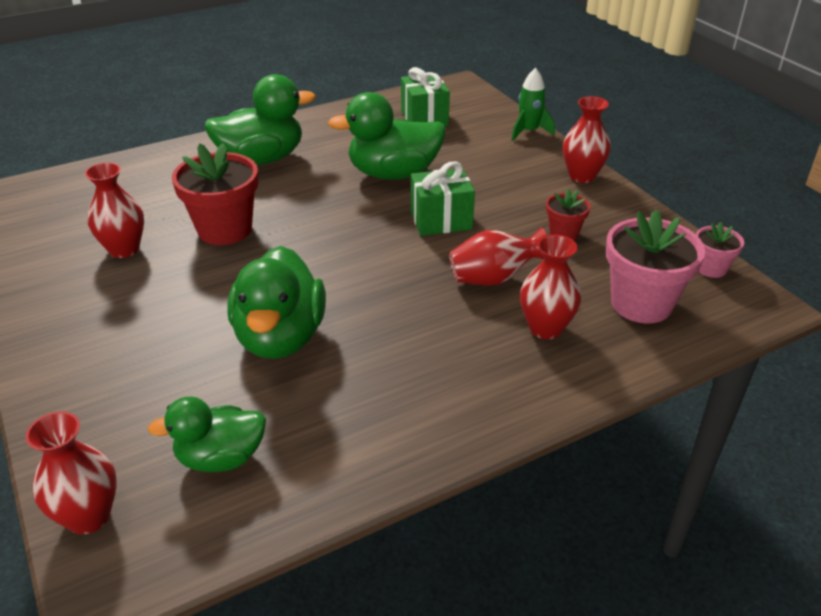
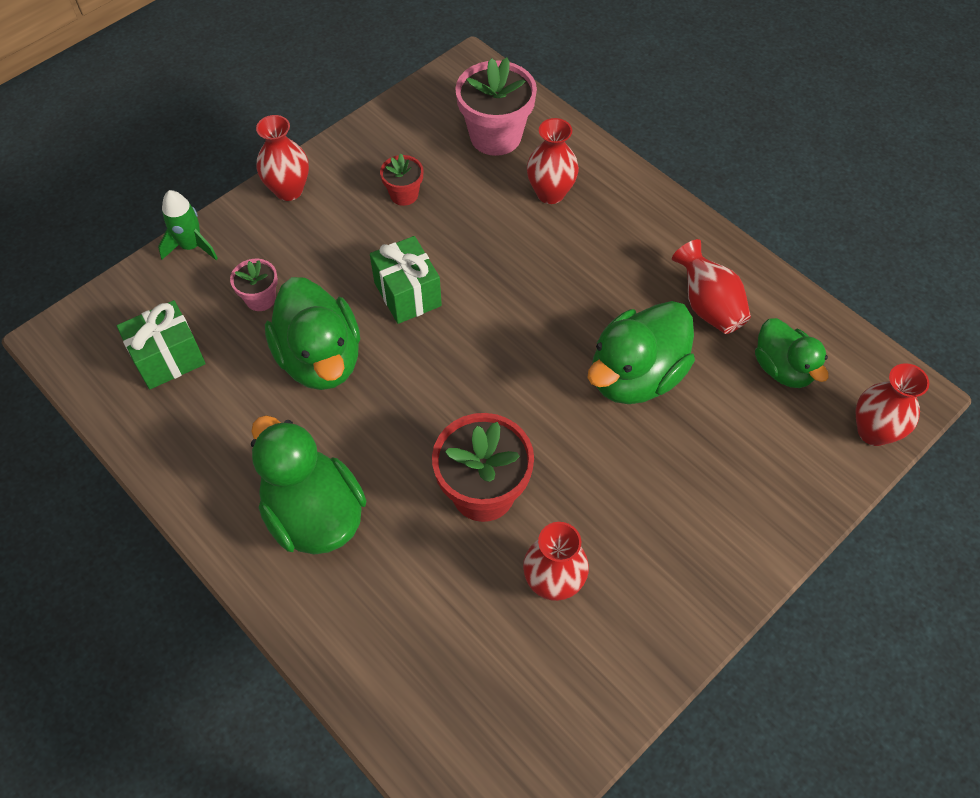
camera: 105 degrees left, 20 degrees up
(280, 337) = (635, 376): green duck -> green duck turned 150 degrees clockwise
(494, 278) = (494, 236): red vase -> red vase (708, 306)
(711, 268) = (430, 95): pink flower pot -> pink flower pot (260, 299)

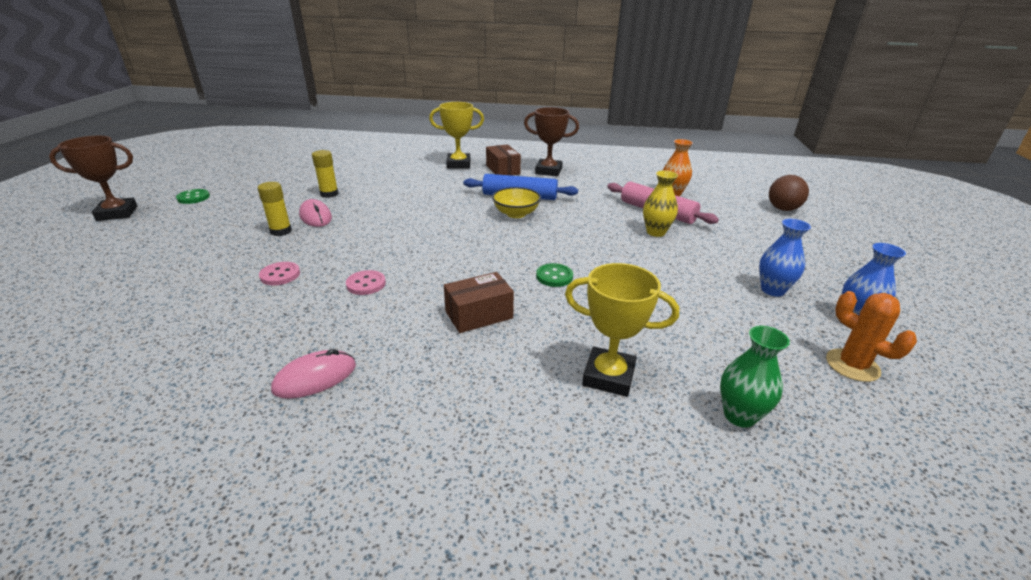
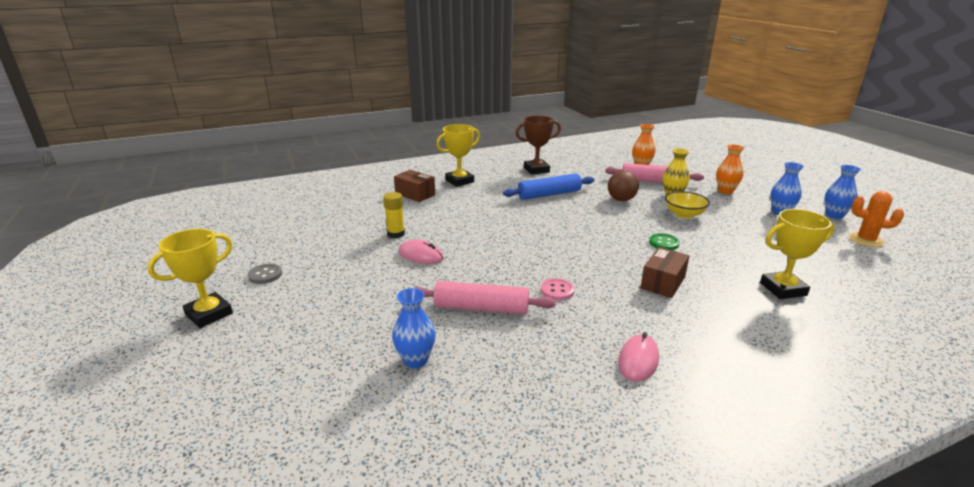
camera: 30 degrees left, 5 degrees down
(117, 213) = (209, 314): brown trophy -> yellow trophy
(162, 297) = (415, 360): none -> blue vase
(193, 197) = (265, 275): green button -> grey button
(280, 275) = (481, 308): pink button -> pink rolling pin
(281, 231) = (414, 276): yellow glue stick -> none
(503, 170) = (501, 177): brown box -> brown box (415, 194)
(516, 214) = (569, 208): yellow bowl -> yellow bowl (684, 214)
(736, 245) = (725, 191): none -> orange vase
(739, 416) = (862, 284): green vase -> none
(783, 209) = (714, 161): brown ball -> brown ball (621, 200)

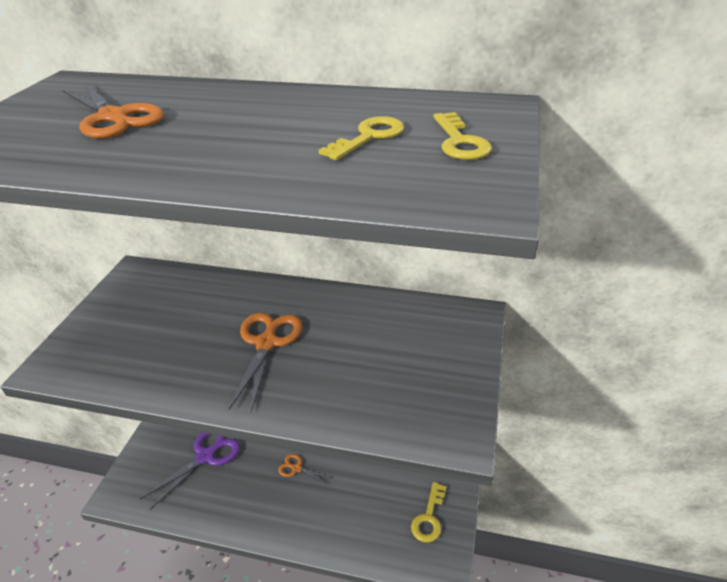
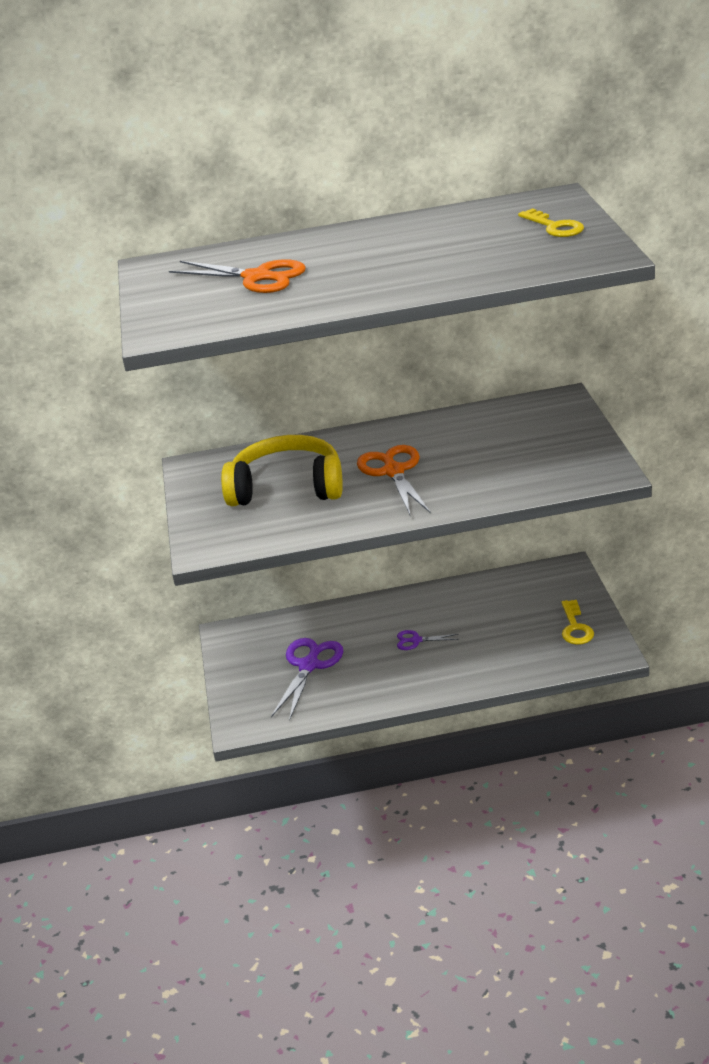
camera: 20 degrees left, 5 degrees down
(173, 324) = (287, 487): none -> yellow headphones
(296, 468) = (416, 640): orange scissors -> purple scissors
(369, 137) = (486, 240): yellow key -> none

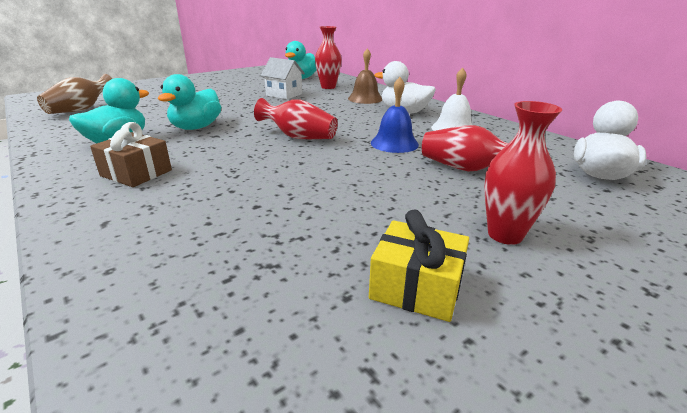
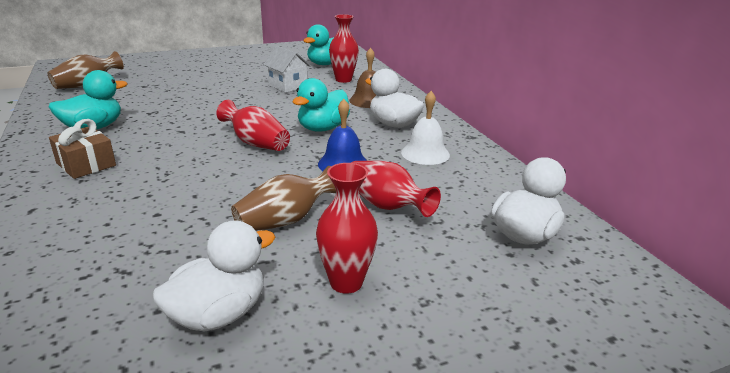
camera: 15 degrees right, 0 degrees up
(196, 127) = (171, 119): turquoise duck -> turquoise duck (322, 128)
(391, 193) = (285, 220): none -> brown vase
(416, 287) = (219, 314): yellow gift -> white duck

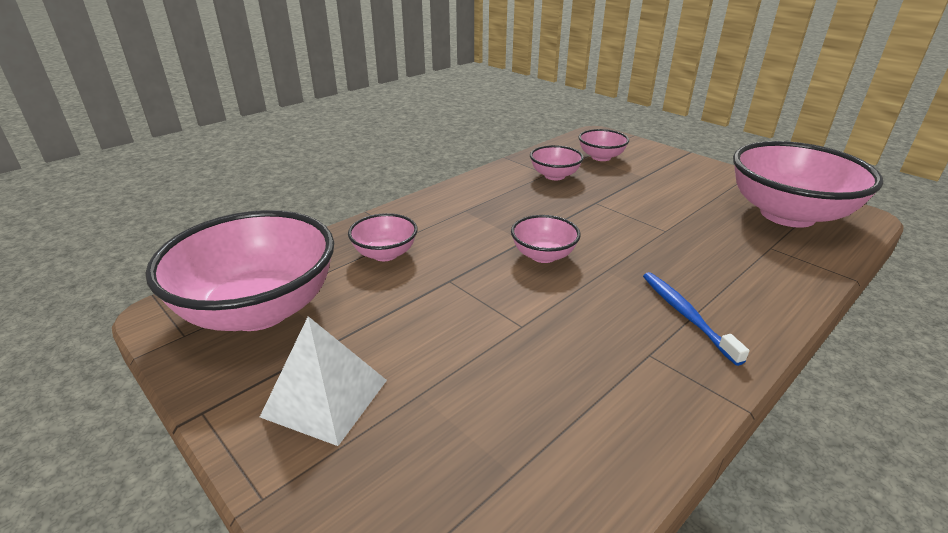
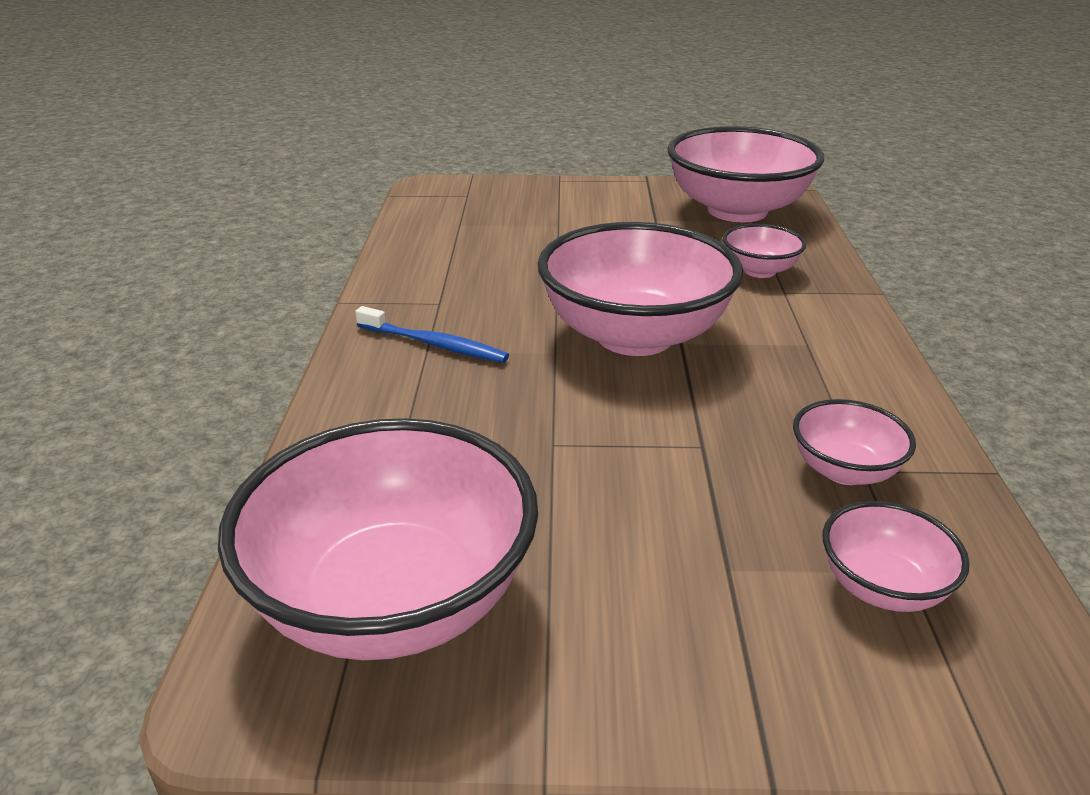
camera: 135 degrees right, 0 degrees up
(325, 397) = (603, 205): white pyramid -> none
(543, 255) = (634, 336): pink bowl -> pink bowl, size x2.12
▬▬▬▬▬▬
Work to be completed ▸
Return exactly, with no pictures, each line from the one that contains "(173, 324) = (287, 487): none" through the end of the entries above, both ends included.

Answer area ▸
(173, 324) = (287, 487): none -> yellow headphones
(296, 468) = (416, 640): orange scissors -> purple scissors
(369, 137) = (486, 240): yellow key -> none

camera: 15 degrees right, 0 degrees up
(196, 127) = (171, 119): turquoise duck -> turquoise duck (322, 128)
(391, 193) = (285, 220): none -> brown vase
(416, 287) = (219, 314): yellow gift -> white duck

camera: 135 degrees right, 0 degrees up
(325, 397) = (603, 205): white pyramid -> none
(543, 255) = (634, 336): pink bowl -> pink bowl, size x2.12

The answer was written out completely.